» WHAT YOU WILL DO: Run through the records and, wherever a line holds the word "BUSY", return that line.

══════════════════════════════

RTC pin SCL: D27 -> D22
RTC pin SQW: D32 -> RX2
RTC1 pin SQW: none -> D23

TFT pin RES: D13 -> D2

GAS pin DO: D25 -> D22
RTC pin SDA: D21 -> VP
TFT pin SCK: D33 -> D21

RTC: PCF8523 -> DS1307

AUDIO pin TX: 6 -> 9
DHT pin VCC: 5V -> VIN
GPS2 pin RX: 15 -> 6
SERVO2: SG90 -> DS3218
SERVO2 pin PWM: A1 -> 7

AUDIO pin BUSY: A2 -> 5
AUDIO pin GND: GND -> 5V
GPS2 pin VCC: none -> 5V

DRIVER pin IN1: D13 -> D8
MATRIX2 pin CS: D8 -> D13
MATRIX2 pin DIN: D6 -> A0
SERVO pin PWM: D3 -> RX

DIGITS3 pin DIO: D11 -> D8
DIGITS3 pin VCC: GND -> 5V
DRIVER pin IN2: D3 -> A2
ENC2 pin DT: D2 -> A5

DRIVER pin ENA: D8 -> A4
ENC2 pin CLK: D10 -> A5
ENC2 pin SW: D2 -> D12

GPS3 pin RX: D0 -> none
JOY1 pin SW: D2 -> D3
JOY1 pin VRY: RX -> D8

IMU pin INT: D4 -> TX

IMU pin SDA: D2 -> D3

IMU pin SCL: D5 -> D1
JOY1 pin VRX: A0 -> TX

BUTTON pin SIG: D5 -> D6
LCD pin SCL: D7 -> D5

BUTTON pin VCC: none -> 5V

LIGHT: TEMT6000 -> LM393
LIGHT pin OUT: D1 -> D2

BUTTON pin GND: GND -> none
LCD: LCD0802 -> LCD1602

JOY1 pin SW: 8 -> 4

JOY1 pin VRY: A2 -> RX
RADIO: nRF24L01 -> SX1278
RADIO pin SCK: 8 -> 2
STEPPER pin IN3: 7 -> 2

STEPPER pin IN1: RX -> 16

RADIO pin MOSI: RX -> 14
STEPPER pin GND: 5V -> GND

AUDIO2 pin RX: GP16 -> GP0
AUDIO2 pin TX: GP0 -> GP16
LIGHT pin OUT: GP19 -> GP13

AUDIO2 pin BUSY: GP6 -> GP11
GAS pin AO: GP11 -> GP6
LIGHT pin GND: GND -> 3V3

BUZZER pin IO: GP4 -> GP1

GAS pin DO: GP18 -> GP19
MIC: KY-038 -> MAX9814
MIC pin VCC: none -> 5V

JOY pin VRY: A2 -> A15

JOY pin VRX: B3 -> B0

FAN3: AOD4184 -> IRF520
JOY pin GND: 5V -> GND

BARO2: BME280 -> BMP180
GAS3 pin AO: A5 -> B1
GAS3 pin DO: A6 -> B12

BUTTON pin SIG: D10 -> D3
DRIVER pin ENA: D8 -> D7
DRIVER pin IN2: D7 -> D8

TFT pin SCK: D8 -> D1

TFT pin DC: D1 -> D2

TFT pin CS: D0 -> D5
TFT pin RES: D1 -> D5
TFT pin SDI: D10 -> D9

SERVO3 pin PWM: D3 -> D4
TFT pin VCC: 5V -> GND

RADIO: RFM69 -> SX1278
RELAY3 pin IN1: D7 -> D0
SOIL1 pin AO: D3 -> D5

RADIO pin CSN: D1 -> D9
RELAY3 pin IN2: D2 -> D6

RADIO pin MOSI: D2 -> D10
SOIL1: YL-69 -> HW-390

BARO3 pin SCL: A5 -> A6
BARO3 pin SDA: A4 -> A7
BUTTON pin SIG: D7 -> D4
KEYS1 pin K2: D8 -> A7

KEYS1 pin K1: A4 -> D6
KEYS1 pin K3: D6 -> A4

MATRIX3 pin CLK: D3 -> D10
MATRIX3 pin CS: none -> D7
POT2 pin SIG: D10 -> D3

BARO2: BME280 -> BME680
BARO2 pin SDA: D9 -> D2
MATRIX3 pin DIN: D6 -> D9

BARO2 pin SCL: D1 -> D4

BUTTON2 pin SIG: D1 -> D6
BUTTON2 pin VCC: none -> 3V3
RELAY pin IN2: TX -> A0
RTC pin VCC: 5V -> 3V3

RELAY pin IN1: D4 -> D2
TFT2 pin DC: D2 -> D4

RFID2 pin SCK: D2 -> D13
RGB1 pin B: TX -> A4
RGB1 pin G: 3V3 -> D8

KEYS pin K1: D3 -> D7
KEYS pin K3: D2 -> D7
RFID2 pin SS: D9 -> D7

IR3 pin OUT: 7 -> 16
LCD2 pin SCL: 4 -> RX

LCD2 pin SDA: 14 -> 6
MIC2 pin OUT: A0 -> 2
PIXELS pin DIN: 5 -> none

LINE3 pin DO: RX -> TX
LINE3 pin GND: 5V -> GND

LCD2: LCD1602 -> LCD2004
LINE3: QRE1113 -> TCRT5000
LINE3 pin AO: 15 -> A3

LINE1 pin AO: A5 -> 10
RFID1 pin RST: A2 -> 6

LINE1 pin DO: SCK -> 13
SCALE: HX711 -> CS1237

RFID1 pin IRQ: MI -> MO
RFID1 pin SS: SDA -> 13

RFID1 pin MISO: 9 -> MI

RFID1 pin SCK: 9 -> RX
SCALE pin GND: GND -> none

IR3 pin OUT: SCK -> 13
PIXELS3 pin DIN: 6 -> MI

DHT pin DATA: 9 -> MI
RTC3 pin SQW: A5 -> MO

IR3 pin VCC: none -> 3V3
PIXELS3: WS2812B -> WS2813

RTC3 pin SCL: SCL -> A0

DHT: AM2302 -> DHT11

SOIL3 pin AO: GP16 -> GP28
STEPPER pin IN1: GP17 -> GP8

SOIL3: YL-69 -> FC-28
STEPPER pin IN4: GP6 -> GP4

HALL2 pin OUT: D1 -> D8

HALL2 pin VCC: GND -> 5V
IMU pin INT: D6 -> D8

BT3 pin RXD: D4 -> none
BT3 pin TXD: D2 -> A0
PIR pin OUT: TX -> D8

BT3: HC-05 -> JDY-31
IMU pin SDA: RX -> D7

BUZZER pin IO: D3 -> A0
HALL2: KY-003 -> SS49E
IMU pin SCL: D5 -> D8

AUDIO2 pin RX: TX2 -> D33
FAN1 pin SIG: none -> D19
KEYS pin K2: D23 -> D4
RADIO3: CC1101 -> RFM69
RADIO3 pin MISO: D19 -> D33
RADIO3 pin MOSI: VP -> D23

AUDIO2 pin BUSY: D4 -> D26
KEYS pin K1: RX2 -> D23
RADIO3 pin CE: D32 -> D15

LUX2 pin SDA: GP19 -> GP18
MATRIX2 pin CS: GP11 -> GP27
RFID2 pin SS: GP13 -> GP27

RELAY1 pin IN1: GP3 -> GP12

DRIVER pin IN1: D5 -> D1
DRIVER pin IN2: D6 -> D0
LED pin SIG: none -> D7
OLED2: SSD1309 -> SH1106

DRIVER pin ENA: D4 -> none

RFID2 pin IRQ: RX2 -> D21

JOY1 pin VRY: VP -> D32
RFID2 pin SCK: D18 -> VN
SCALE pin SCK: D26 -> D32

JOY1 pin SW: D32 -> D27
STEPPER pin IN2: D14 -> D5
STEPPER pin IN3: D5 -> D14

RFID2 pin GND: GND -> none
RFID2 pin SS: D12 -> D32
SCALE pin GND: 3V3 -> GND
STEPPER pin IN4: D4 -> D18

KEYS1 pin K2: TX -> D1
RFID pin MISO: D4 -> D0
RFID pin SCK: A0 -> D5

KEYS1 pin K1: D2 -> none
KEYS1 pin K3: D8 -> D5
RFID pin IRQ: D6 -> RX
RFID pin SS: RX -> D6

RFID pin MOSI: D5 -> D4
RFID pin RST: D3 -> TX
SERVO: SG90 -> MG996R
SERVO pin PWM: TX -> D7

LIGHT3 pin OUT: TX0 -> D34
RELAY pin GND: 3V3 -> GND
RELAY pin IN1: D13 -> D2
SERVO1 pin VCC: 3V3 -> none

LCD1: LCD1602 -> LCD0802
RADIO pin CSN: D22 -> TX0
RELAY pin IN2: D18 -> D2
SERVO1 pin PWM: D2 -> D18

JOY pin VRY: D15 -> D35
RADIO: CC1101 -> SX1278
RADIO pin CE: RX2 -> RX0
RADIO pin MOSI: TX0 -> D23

══════════════════════════════

» WRITTEN REPLY:
AUDIO pin BUSY: A2 -> 5
AUDIO2 pin BUSY: GP6 -> GP11
AUDIO2 pin BUSY: D4 -> D26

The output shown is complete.